Problem details
Transcribe the data exactly, pictures excluded.

Stored items:
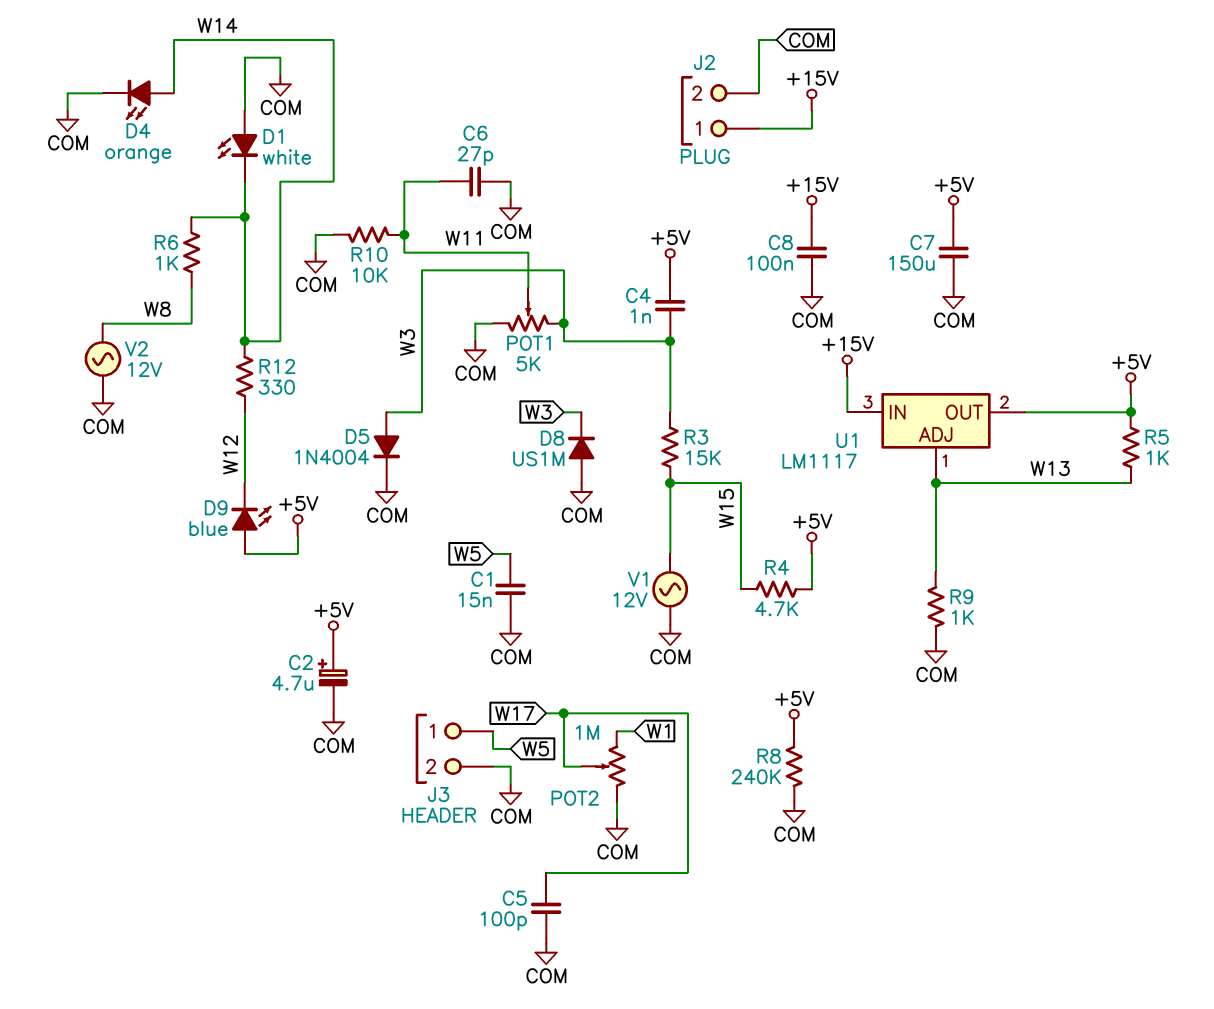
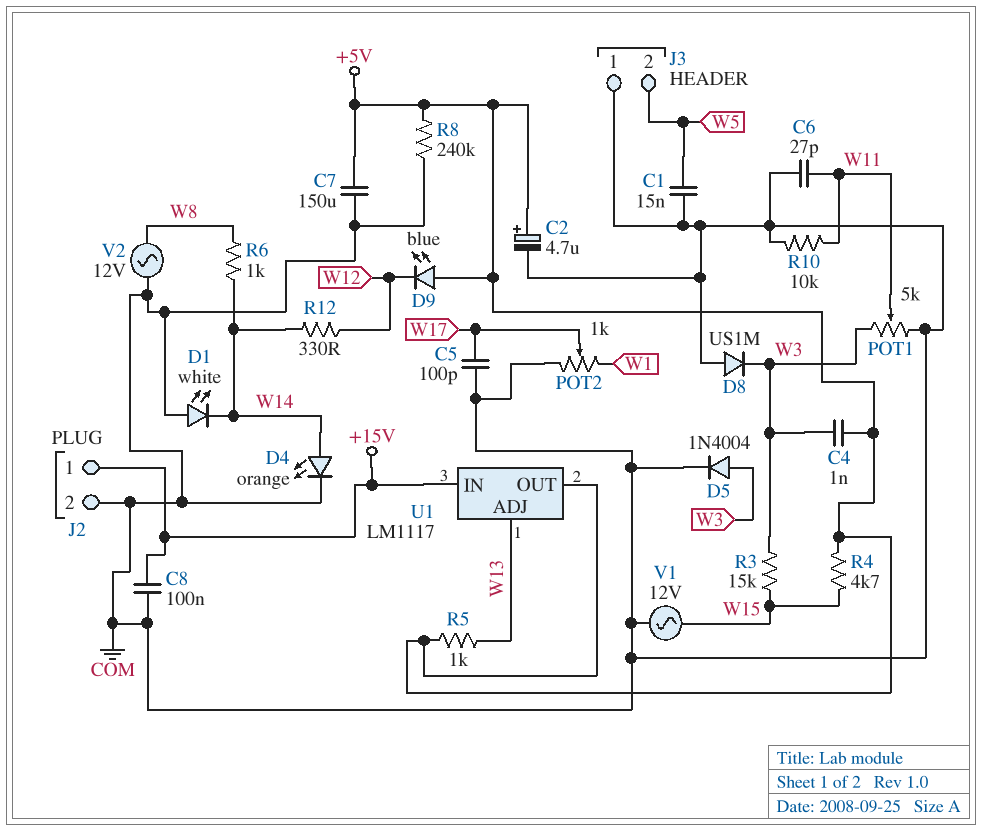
J3 pin 1: W5 -> COM
J3 pin 2: COM -> W5
POT2: 1M (COM, W1, wiper W17) -> 1k (COM, W1, wiper W17)
R9: 1k (COM, W13) -> none

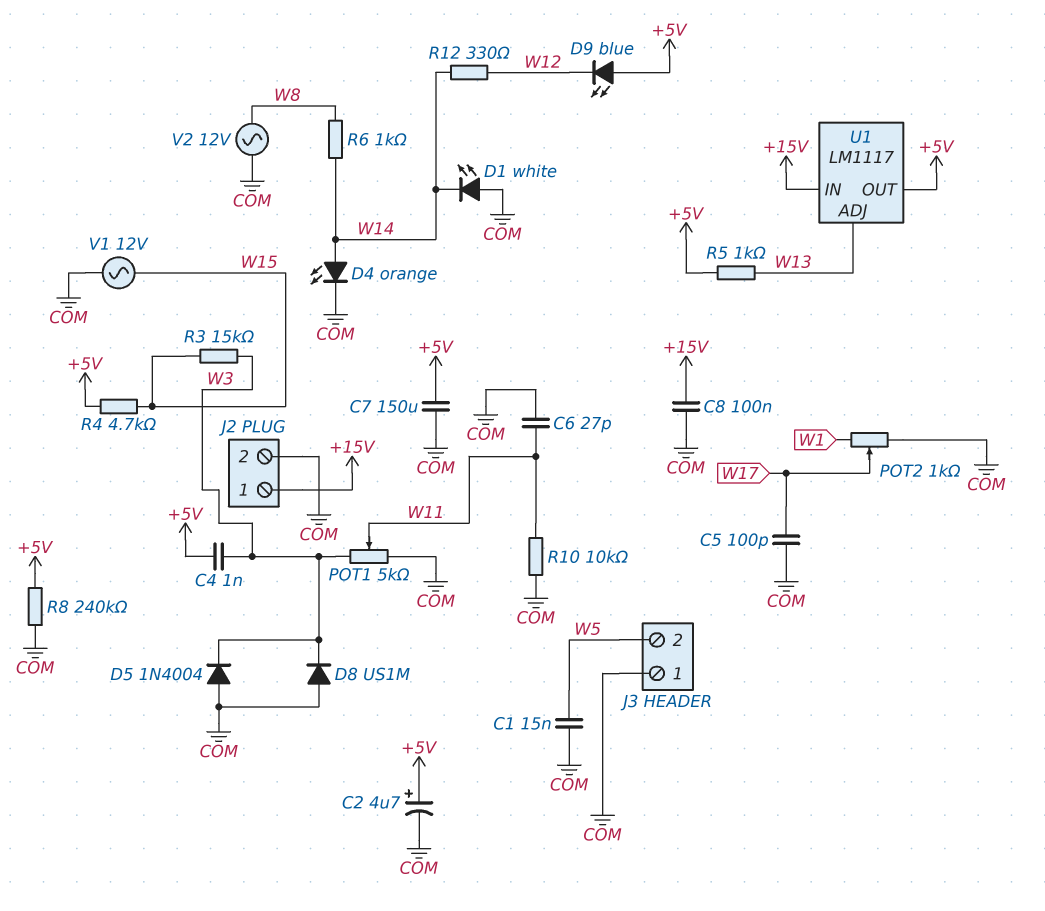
D5: diode 1N4004 (A W3, K COM) -> diode 1N4004 (A COM, K W3)

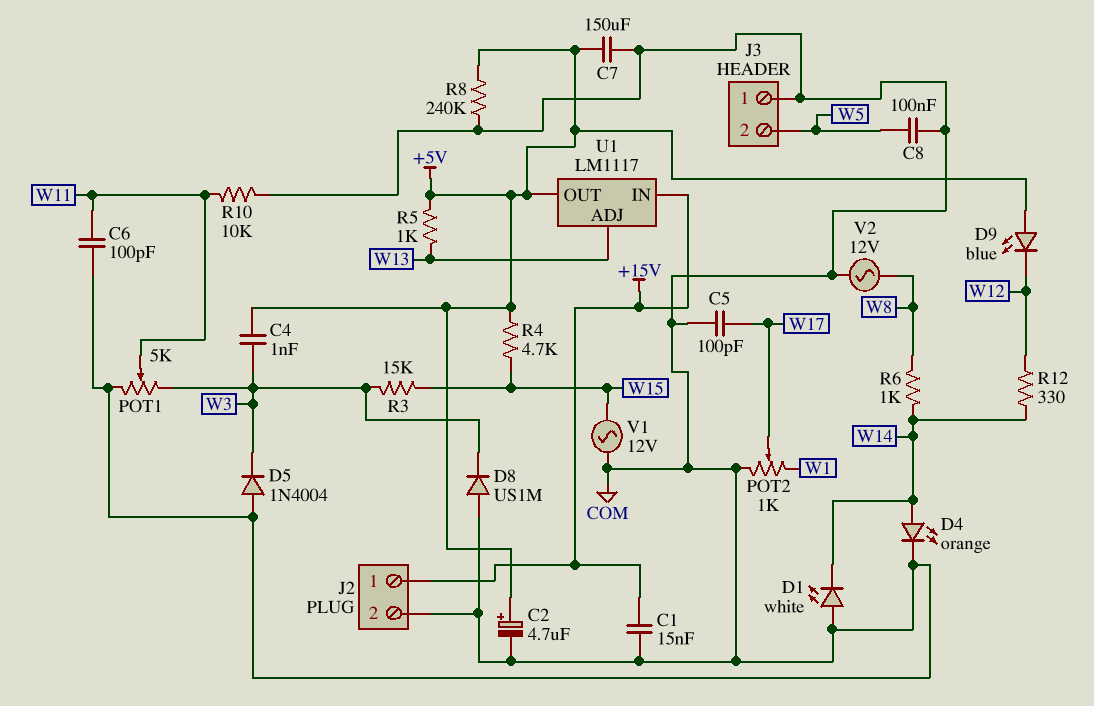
C1: 15nF (COM, W5) -> 15nF (+15V, COM)
C6: 27pF (COM, W11) -> 100pF (COM, W11)
C8: 100nF (+15V, COM) -> 100nF (COM, W5)

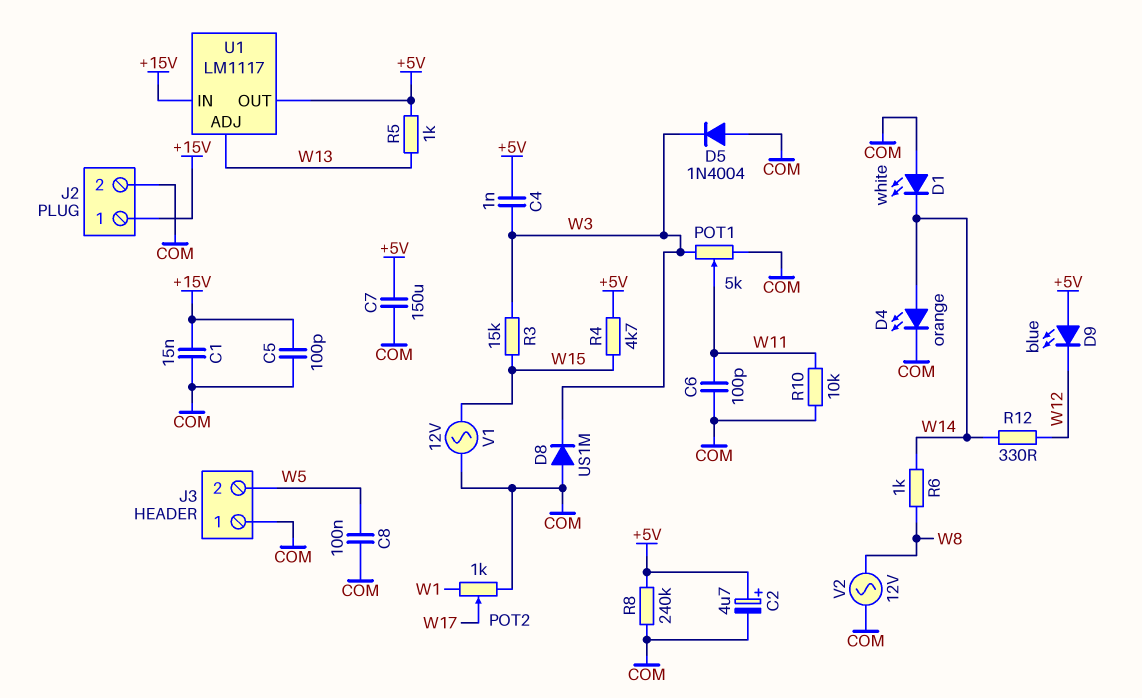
C5: 100pF (COM, W17) -> 100pF (+15V, COM)

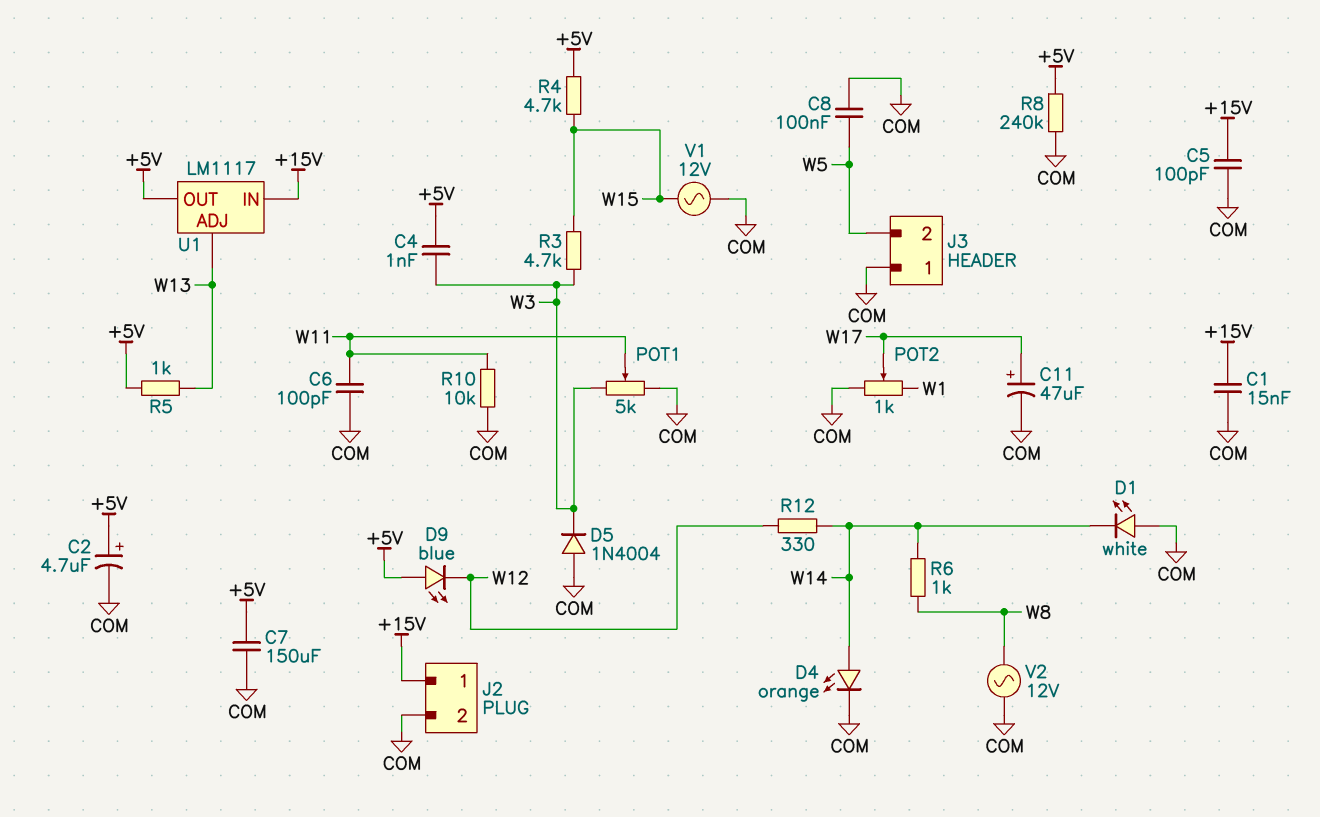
C11: none -> 47uF (plus W17, minus COM)
D8: diode US1M (A COM, K W3) -> none
R3: 15k (W3, W15) -> 4.7k (W3, W15)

Response to the task
J3 pin 1: W5 -> COM
J3 pin 2: COM -> W5
POT2: 1M (COM, W1, wiper W17) -> 1k (COM, W1, wiper W17)
R9: 1k (COM, W13) -> none

D5: diode 1N4004 (A W3, K COM) -> diode 1N4004 (A COM, K W3)

C1: 15nF (COM, W5) -> 15nF (+15V, COM)
C6: 27pF (COM, W11) -> 100pF (COM, W11)
C8: 100nF (+15V, COM) -> 100nF (COM, W5)

C5: 100pF (COM, W17) -> 100pF (+15V, COM)

C11: none -> 47uF (plus W17, minus COM)
D8: diode US1M (A COM, K W3) -> none
R3: 15k (W3, W15) -> 4.7k (W3, W15)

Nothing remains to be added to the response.